In the copy, include every entry exactly but none of the images.

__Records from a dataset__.
'''

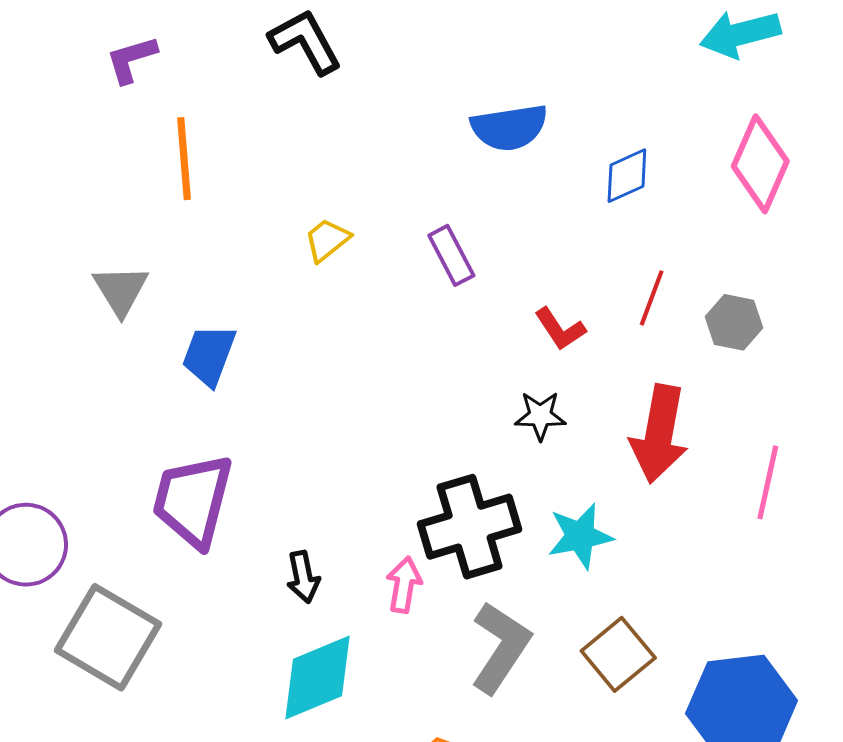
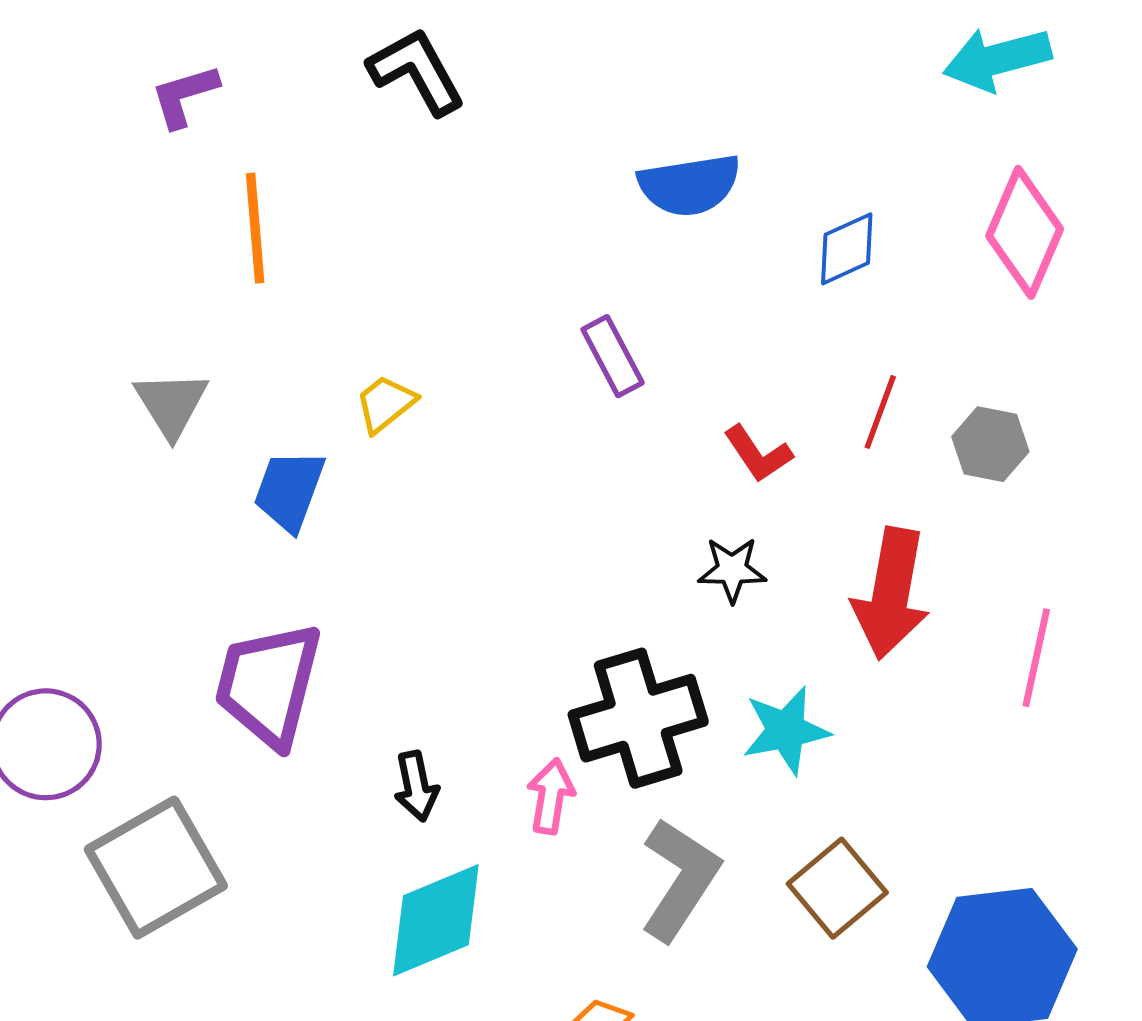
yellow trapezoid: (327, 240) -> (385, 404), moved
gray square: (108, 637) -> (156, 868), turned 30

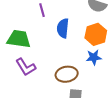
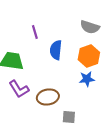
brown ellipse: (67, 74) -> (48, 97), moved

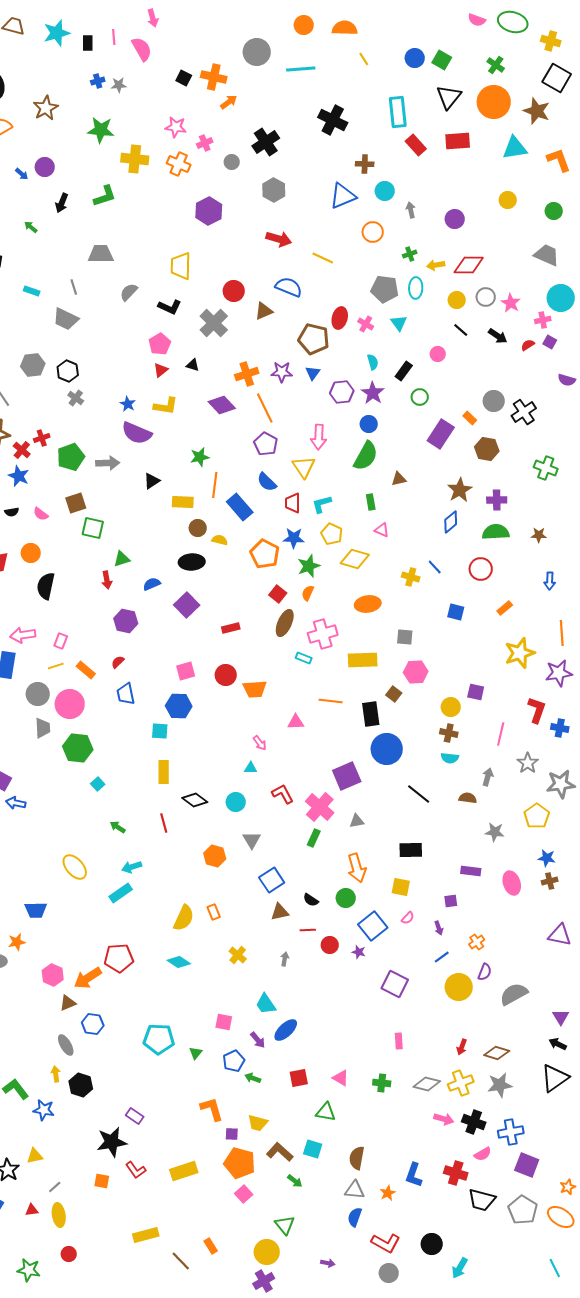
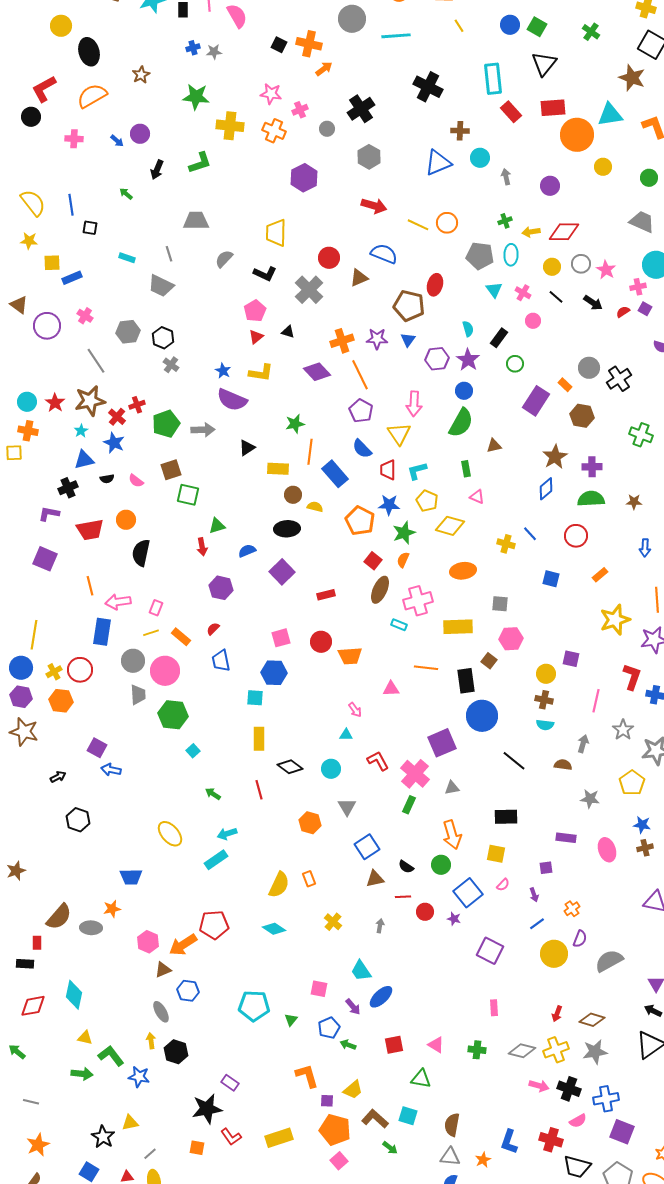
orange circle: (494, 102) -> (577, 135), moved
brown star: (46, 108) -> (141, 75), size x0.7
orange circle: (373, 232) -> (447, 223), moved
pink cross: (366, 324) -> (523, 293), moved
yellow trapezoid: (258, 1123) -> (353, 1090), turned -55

'''

__OUTPUT__.
yellow trapezoid: (327, 240) -> (385, 404), moved
gray square: (108, 637) -> (156, 868), turned 30

brown ellipse: (67, 74) -> (48, 97), moved

orange circle: (494, 102) -> (577, 135), moved
brown star: (46, 108) -> (141, 75), size x0.7
orange circle: (373, 232) -> (447, 223), moved
pink cross: (366, 324) -> (523, 293), moved
yellow trapezoid: (258, 1123) -> (353, 1090), turned -55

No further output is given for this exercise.